── Provided data ──
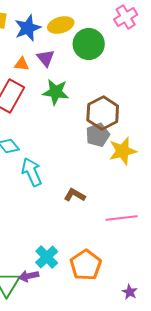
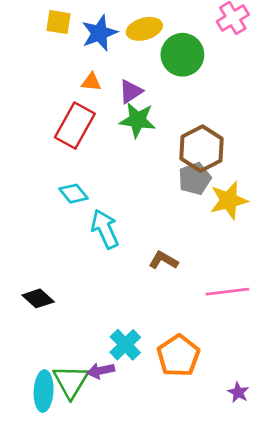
purple triangle: (46, 58) -> (131, 91), moved, turned 36

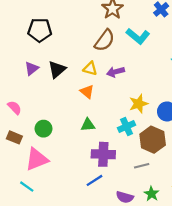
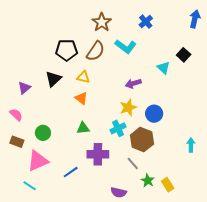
black pentagon: (40, 30) -> (67, 50), moved
purple triangle: (32, 68) -> (24, 88), moved
purple arrow: (115, 72) -> (133, 83), moved
gray line: (142, 166) -> (133, 163), turned 64
blue line: (95, 180) -> (71, 172), moved
green star: (151, 194) -> (148, 181), moved

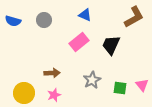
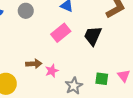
gray star: (92, 80) -> (74, 86), moved
pink star: (54, 95) -> (52, 71), moved

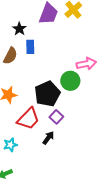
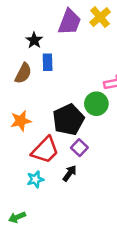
cyan star: (10, 145) -> (35, 179), moved

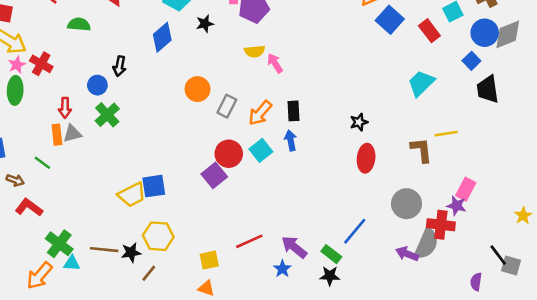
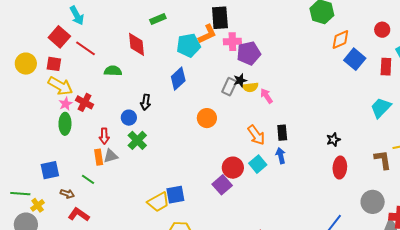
black star: (205, 24) -> (240, 80), moved
red rectangle: (429, 31) -> (386, 67), turned 42
gray rectangle: (227, 106) -> (229, 87), moved
orange arrow: (260, 113) -> (256, 135), turned -75

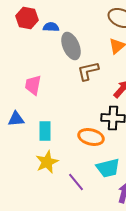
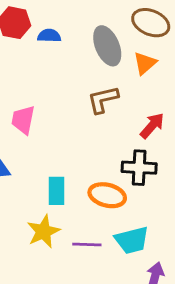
gray ellipse: (71, 46) -> (107, 46), moved
cyan rectangle: (45, 131) -> (56, 191), moved
purple line: (76, 182) -> (87, 245), moved, turned -48

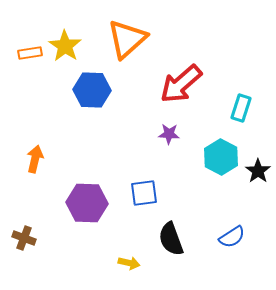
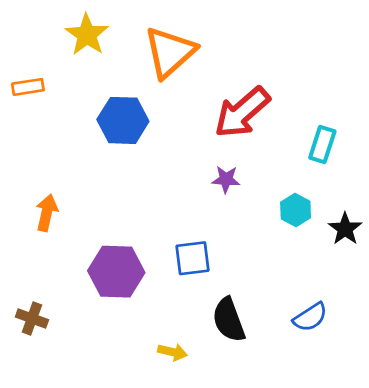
yellow star: (65, 46) -> (87, 35), moved
orange rectangle: (30, 53) -> (28, 87), moved
cyan hexagon: (221, 157) -> (296, 210), size x0.7

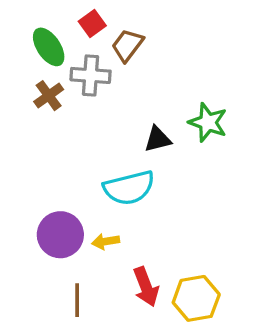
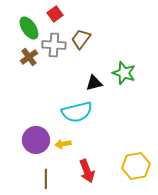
brown trapezoid: (127, 45) -> (81, 39), moved
yellow hexagon: (196, 298) -> (136, 166), moved

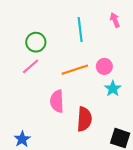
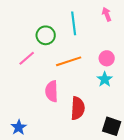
green circle: (36, 42) -> (46, 35), moved
pink circle: (104, 66) -> (107, 58), moved

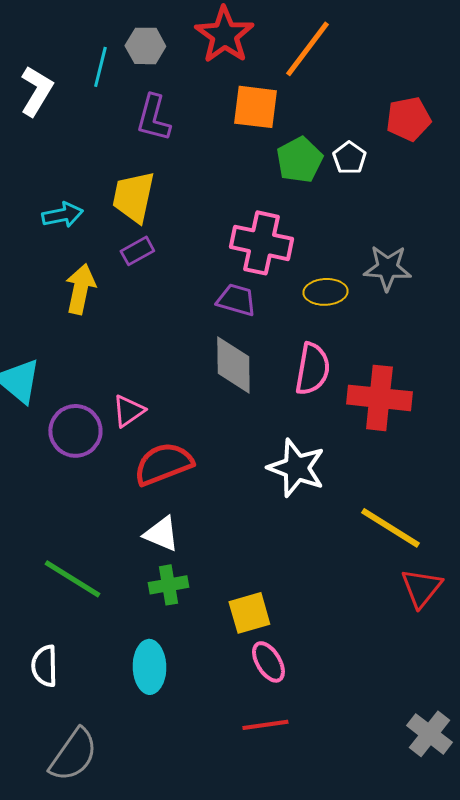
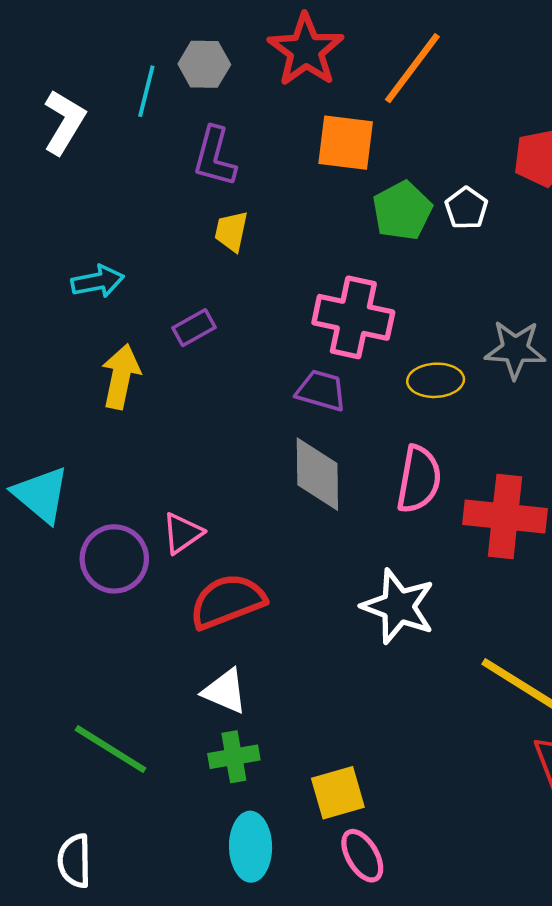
yellow trapezoid: (133, 197) -> (231, 231), moved, size x0.6
cyan ellipse: (149, 667) -> (251, 847), moved

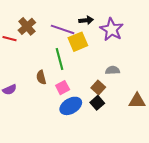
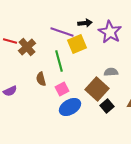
brown cross: (27, 26) -> (27, 47), moved
brown square: (98, 88) -> (97, 89), size x1.6
black square: (97, 103) -> (107, 106), moved

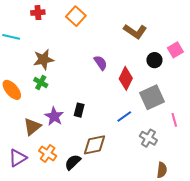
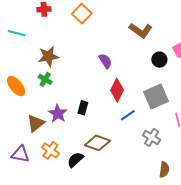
red diamond: (126, 78) -> (117, 90), moved
brown diamond: (95, 145) -> (98, 143), turned 30
purple triangle: (18, 158) -> (20, 154), turned 42

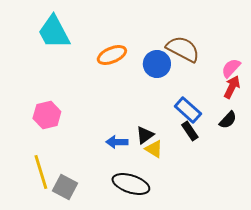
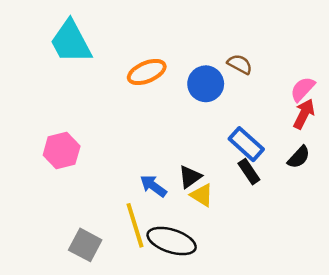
brown semicircle: (183, 49) -> (240, 64), size x0.6
blue arrow: (117, 142) -> (153, 186), turned 35
yellow line: (41, 172) -> (135, 225), moved

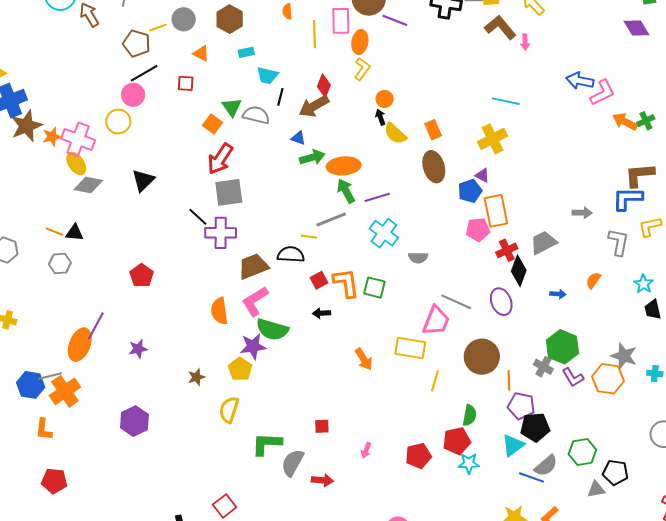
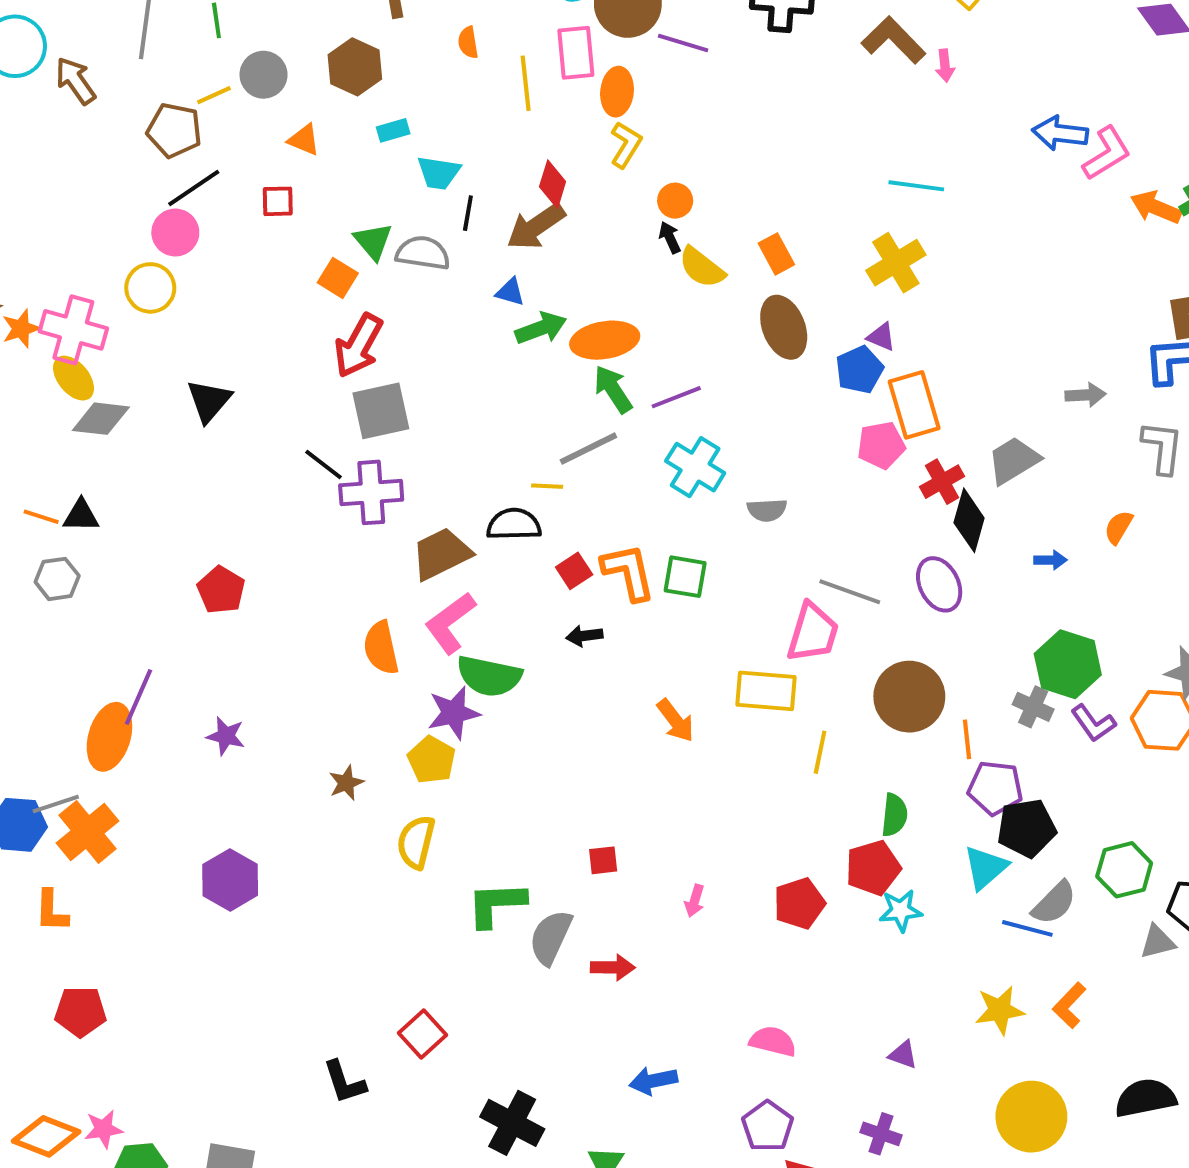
───
What the task asks: Keep the pictures out, and write out the rest of the data above word for word.

Response box:
purple triangle: (46, 58) -> (131, 91), moved, turned 36

black pentagon: (40, 30) -> (67, 50), moved
purple triangle: (32, 68) -> (24, 88), moved
purple arrow: (115, 72) -> (133, 83), moved
gray line: (142, 166) -> (133, 163), turned 64
blue line: (95, 180) -> (71, 172), moved
green star: (151, 194) -> (148, 181), moved

gray star: (92, 80) -> (74, 86), moved
pink star: (54, 95) -> (52, 71), moved

cyan star: (10, 145) -> (35, 179), moved

black star: (205, 24) -> (240, 80), moved
red rectangle: (429, 31) -> (386, 67), turned 42
gray rectangle: (227, 106) -> (229, 87), moved
orange arrow: (260, 113) -> (256, 135), turned -75

gray ellipse: (71, 46) -> (107, 46), moved
cyan rectangle: (45, 131) -> (56, 191), moved
purple line: (76, 182) -> (87, 245), moved, turned -48

yellow star: (65, 46) -> (87, 35), moved
orange rectangle: (30, 53) -> (28, 87), moved
cyan hexagon: (221, 157) -> (296, 210), size x0.7

brown trapezoid: (127, 45) -> (81, 39), moved
yellow hexagon: (196, 298) -> (136, 166), moved

green circle: (36, 42) -> (46, 35), moved
pink circle: (104, 66) -> (107, 58), moved

yellow trapezoid: (133, 197) -> (231, 231), moved, size x0.6
cyan ellipse: (149, 667) -> (251, 847), moved

brown cross: (27, 26) -> (27, 47), moved
brown square: (98, 88) -> (97, 89), size x1.6
black square: (97, 103) -> (107, 106), moved

red diamond: (126, 78) -> (117, 90), moved
brown diamond: (95, 145) -> (98, 143), turned 30
purple triangle: (18, 158) -> (20, 154), turned 42

brown semicircle: (183, 49) -> (240, 64), size x0.6
blue arrow: (117, 142) -> (153, 186), turned 35
yellow line: (41, 172) -> (135, 225), moved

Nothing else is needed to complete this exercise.